#### THE PROBLEM:
Where a line of the material contains the string "black", copy that line.

#### AVAILABLE DATA:

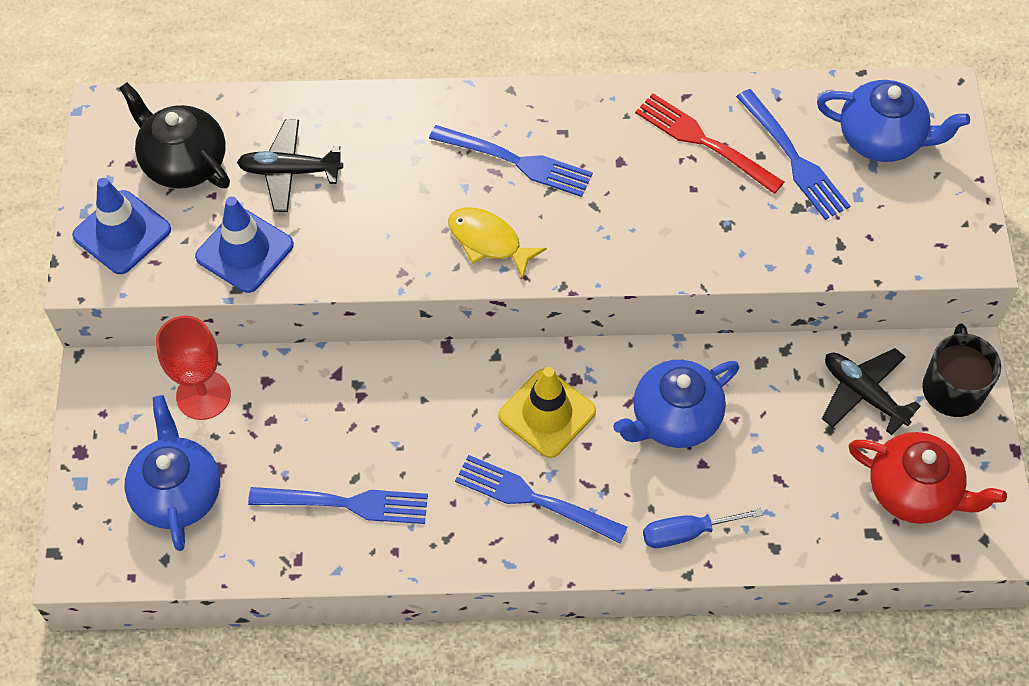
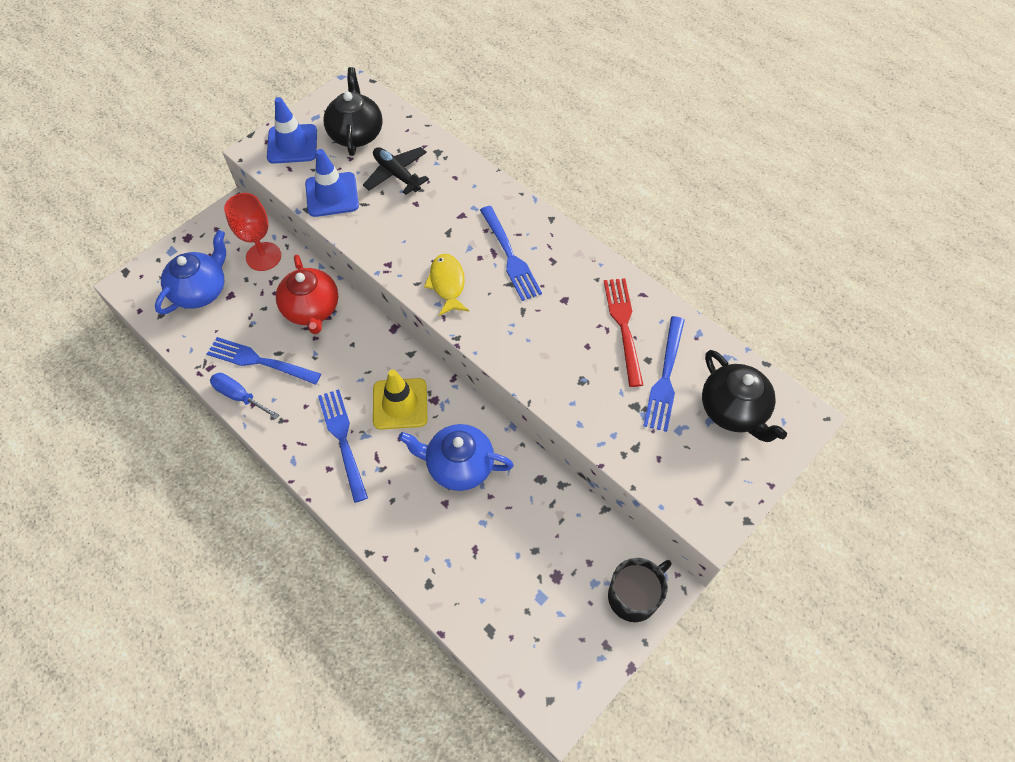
camera: 45 degrees right, 0 degrees up
(346, 504) = (260, 361): blue fork -> blue fork turned 150 degrees clockwise
(686, 533) = (393, 530): blue screwdriver -> blue screwdriver (239, 396)
(863, 394) = (577, 549): black plane -> none
(882, 139) = (733, 410): blue teapot -> black teapot
(914, 491) = (541, 631): red teapot -> red teapot (312, 309)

#### ANSWER SECTION:
(863, 394) = (577, 549): black plane -> none
(882, 139) = (733, 410): blue teapot -> black teapot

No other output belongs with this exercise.